Start of EXTRACTED ENTRIES

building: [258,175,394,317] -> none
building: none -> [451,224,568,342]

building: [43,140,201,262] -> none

End of EXTRACTED ENTRIES
Start of EXTRACTED ENTRIES

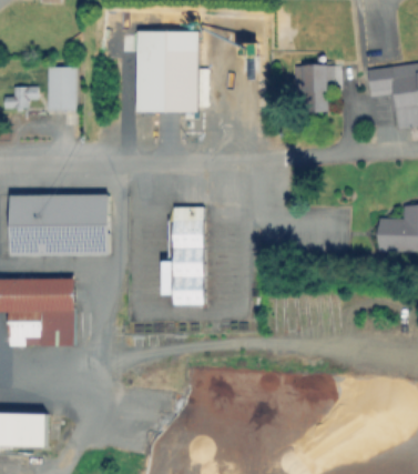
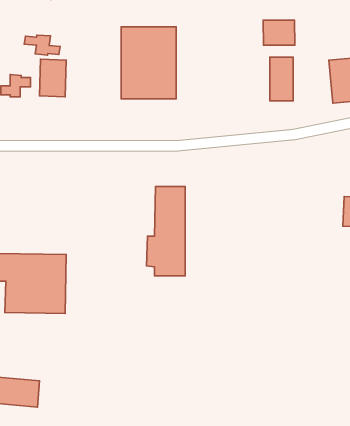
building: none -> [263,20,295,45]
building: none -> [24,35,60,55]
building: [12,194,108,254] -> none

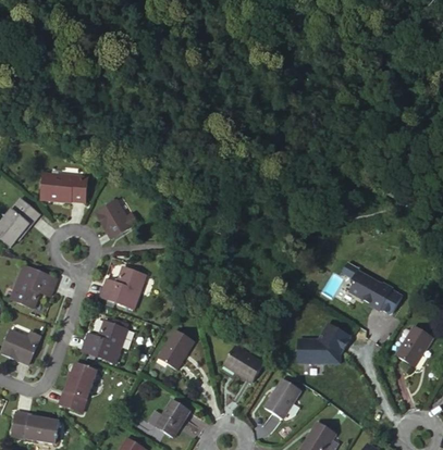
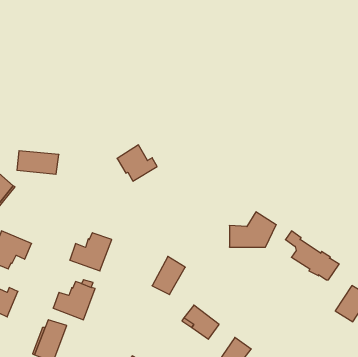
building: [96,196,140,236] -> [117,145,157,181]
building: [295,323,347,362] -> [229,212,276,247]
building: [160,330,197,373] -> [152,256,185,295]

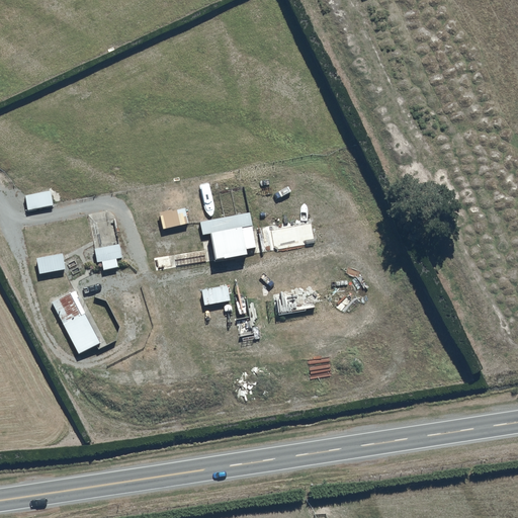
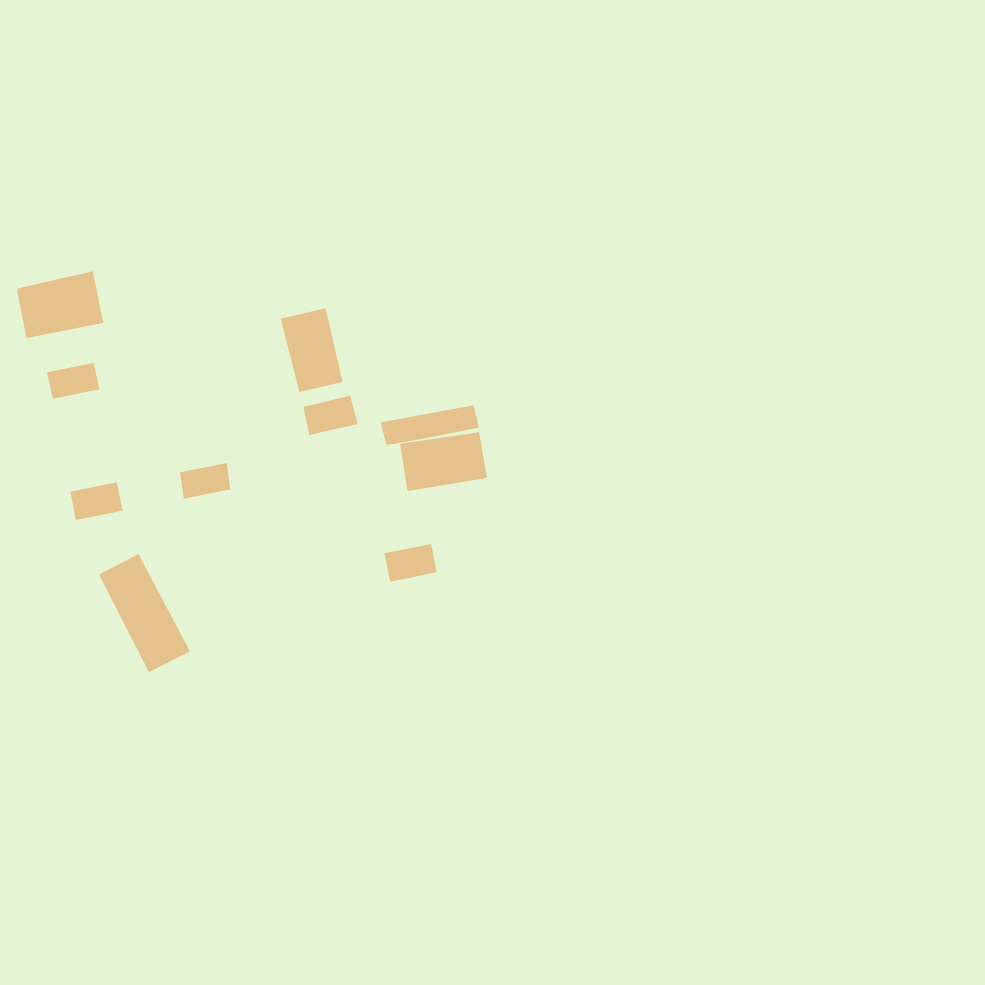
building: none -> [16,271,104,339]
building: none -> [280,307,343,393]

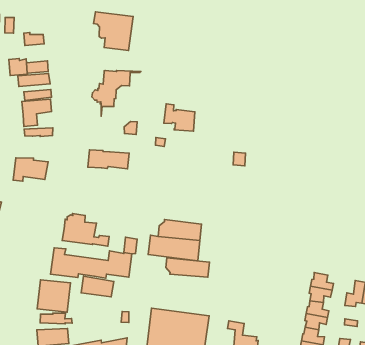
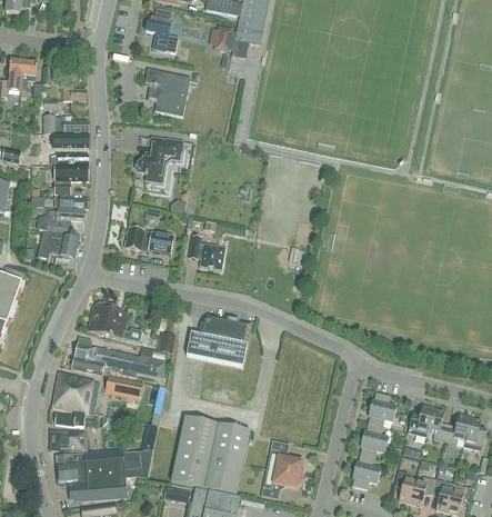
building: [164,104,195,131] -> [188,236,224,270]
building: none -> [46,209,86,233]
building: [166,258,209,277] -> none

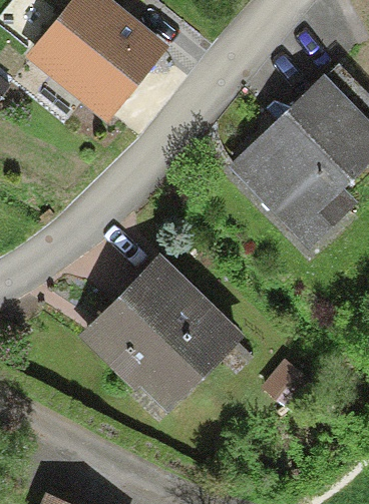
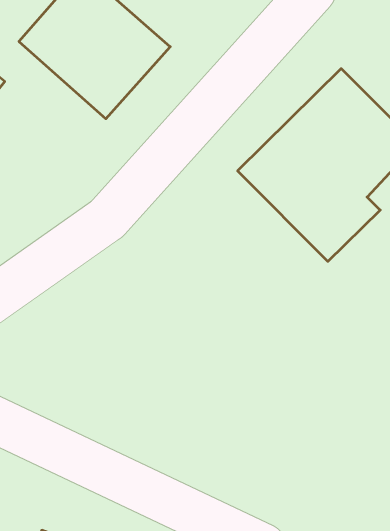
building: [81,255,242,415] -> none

End of EXTRACTED ENTRIES
Start of EXTRACTED ENTRIES

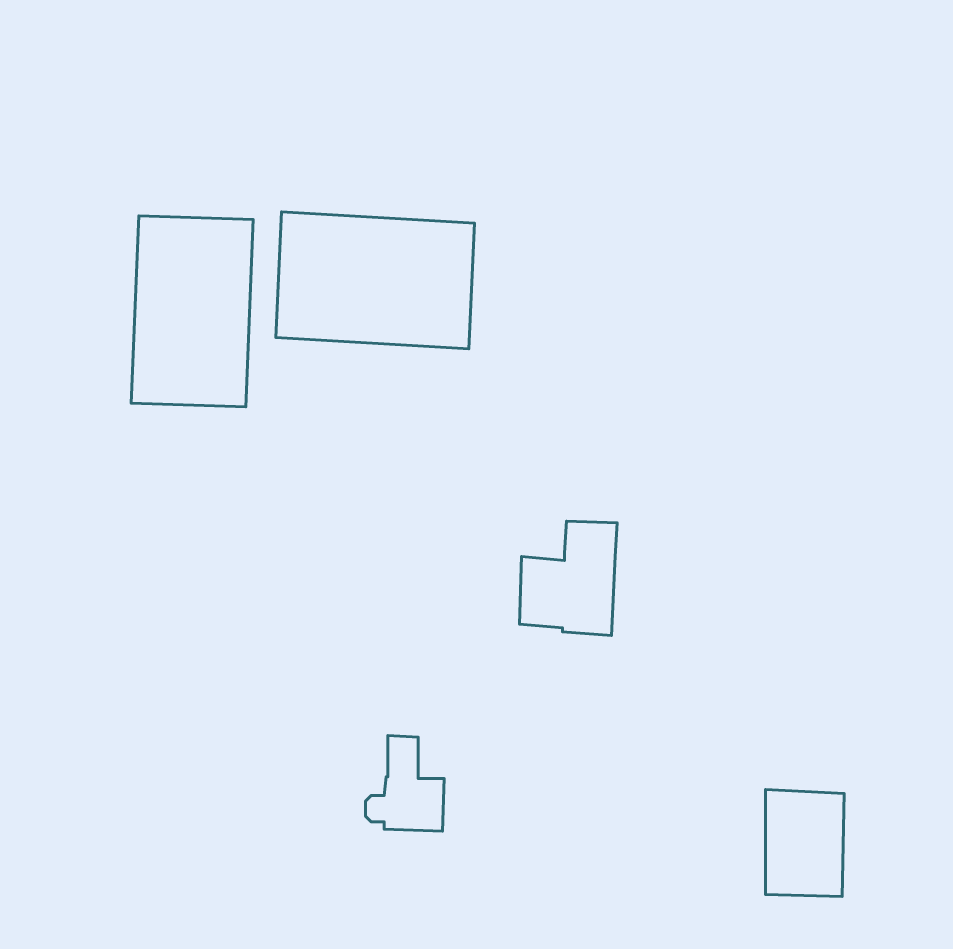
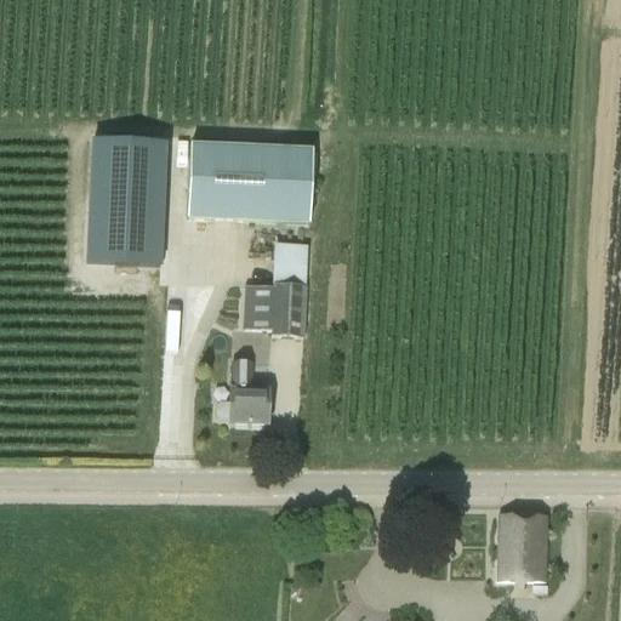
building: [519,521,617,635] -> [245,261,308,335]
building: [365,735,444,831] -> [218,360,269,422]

End of EXTRACTED ENTRIES

(ASSIGNMENT)
The only thing to give is how many lines of the listing include the word "none".

(EXPECTED OUTPUT)
11